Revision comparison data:

__________

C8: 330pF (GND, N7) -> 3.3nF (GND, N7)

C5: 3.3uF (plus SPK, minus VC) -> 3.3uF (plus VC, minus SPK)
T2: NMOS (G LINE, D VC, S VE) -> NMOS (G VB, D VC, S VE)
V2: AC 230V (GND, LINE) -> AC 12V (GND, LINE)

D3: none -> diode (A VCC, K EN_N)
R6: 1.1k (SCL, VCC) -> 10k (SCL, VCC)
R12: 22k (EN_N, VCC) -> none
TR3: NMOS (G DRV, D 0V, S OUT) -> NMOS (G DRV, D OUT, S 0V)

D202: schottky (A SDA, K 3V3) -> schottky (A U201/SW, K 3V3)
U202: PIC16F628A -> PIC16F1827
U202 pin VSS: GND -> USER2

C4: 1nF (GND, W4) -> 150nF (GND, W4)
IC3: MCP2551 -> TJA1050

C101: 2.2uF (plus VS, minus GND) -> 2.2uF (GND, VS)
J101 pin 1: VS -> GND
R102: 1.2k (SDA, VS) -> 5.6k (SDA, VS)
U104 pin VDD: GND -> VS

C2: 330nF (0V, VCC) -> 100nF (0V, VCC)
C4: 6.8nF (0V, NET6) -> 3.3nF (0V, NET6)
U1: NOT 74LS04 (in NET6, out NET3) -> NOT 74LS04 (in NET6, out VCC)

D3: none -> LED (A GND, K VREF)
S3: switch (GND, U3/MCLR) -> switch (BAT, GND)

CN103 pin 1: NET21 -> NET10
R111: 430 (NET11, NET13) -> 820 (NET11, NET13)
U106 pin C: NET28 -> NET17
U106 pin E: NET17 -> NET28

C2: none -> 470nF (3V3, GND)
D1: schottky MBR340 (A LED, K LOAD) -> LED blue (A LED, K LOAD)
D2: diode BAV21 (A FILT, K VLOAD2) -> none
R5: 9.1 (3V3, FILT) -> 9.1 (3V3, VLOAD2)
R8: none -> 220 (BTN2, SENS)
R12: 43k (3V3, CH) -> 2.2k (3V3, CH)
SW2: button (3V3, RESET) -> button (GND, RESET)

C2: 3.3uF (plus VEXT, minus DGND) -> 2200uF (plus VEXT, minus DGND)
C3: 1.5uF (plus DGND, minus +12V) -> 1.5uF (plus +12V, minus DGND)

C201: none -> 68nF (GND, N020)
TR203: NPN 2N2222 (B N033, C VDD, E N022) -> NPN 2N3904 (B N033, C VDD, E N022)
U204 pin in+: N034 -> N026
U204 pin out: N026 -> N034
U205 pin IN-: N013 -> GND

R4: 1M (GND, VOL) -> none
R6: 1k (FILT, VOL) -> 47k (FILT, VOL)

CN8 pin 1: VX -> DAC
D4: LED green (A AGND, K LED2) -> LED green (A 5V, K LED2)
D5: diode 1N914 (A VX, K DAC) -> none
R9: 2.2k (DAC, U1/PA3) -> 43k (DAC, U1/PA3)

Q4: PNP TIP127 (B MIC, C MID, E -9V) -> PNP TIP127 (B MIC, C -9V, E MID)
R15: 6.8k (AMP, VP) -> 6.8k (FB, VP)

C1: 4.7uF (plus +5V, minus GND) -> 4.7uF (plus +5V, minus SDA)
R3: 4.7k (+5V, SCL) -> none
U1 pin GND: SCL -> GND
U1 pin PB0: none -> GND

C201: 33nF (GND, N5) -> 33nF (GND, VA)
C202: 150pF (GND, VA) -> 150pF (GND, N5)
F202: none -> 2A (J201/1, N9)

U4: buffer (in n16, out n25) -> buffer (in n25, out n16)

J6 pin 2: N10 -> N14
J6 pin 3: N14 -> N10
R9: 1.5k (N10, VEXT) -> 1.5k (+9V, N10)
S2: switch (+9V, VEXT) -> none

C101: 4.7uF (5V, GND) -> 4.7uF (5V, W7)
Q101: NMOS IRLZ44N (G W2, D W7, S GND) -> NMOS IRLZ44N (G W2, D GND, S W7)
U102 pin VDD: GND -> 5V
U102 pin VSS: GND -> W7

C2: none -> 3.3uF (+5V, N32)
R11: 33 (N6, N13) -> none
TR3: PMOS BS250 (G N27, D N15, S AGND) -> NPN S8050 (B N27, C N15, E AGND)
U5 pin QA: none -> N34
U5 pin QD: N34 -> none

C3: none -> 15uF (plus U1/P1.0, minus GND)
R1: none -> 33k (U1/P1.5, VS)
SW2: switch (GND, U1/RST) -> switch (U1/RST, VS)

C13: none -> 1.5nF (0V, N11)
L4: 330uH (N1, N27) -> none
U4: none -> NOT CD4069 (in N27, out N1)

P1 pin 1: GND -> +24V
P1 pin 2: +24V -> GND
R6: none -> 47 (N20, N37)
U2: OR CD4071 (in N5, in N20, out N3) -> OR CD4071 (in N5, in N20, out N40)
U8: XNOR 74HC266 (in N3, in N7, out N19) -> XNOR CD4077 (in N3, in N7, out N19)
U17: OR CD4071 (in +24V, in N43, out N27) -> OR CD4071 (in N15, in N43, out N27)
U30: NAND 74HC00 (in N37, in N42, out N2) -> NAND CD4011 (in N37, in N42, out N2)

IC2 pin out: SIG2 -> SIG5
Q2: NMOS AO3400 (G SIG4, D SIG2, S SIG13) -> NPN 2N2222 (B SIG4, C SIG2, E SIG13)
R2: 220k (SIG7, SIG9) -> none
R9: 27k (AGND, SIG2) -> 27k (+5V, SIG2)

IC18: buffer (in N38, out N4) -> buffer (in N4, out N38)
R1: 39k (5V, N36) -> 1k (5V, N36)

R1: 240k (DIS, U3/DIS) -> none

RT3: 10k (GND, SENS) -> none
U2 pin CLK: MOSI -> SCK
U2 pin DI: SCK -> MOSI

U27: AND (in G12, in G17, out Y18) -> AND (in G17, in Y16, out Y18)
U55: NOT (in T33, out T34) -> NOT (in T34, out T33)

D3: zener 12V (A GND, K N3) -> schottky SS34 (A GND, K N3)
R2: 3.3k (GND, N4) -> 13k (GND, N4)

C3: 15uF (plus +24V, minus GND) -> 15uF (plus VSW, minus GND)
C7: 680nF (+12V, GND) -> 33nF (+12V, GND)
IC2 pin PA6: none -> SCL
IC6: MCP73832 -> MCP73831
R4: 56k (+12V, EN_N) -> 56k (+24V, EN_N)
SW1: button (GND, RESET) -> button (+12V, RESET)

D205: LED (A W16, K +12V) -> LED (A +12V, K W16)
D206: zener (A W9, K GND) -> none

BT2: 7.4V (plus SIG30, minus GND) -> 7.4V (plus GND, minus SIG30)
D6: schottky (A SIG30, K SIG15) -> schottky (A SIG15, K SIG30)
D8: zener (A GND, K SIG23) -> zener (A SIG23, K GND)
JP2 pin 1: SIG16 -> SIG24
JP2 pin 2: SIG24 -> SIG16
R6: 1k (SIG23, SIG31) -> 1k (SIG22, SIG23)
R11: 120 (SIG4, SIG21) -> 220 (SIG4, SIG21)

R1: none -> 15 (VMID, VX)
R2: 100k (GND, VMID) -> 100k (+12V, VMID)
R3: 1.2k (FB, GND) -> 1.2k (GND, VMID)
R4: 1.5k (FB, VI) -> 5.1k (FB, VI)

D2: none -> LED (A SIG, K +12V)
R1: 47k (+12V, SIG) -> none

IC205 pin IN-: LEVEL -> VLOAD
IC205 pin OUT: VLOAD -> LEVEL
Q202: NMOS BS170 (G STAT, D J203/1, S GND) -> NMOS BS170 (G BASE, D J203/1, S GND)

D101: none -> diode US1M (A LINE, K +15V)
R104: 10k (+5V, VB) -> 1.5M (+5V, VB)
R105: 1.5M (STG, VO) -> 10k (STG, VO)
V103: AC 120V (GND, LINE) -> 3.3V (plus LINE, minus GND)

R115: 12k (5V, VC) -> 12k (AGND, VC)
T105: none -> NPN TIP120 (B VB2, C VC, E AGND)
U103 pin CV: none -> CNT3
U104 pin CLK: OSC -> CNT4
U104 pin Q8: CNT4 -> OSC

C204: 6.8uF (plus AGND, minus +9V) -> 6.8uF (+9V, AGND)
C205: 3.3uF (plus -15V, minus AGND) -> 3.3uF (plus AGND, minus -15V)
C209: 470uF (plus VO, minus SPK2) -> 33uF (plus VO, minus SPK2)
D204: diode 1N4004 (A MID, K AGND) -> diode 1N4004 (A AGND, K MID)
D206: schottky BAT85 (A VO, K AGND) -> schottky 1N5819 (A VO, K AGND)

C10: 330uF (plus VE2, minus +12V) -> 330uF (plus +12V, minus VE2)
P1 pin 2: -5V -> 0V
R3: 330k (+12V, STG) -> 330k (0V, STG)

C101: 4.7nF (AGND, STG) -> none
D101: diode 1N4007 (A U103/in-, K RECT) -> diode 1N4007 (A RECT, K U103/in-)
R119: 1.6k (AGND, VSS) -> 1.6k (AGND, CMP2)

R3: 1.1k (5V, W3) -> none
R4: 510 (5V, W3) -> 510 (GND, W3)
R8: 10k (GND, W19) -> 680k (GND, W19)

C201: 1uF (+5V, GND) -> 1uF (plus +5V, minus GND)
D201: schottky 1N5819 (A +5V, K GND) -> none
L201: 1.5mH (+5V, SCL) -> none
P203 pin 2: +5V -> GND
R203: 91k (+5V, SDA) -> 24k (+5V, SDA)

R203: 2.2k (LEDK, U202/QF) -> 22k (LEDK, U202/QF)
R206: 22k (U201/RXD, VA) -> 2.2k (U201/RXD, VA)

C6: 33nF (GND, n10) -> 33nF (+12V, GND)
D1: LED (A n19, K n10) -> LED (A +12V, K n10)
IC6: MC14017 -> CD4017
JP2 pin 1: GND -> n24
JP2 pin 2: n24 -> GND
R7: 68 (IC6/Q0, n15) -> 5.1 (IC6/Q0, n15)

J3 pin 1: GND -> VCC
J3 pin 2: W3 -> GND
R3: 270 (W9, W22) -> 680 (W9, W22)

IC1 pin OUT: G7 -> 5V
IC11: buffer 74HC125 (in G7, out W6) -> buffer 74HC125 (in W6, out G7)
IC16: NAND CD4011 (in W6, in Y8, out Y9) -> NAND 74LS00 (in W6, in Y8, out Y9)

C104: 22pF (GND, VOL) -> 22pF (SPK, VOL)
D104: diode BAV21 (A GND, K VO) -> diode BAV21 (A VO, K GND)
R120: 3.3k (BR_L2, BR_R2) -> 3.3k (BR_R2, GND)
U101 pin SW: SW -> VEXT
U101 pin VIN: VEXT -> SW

__________

> ASSIGNMENT
Proceeding from the line containing "P1 pin 1: GND -> +24V" through the line containing "U8: XNOR 74HC266", transcribe the lines above exactly, both end lines included.

> RESPONSE FOR THIS EXERCISE
P1 pin 1: GND -> +24V
P1 pin 2: +24V -> GND
R6: none -> 47 (N20, N37)
U2: OR CD4071 (in N5, in N20, out N3) -> OR CD4071 (in N5, in N20, out N40)
U8: XNOR 74HC266 (in N3, in N7, out N19) -> XNOR CD4077 (in N3, in N7, out N19)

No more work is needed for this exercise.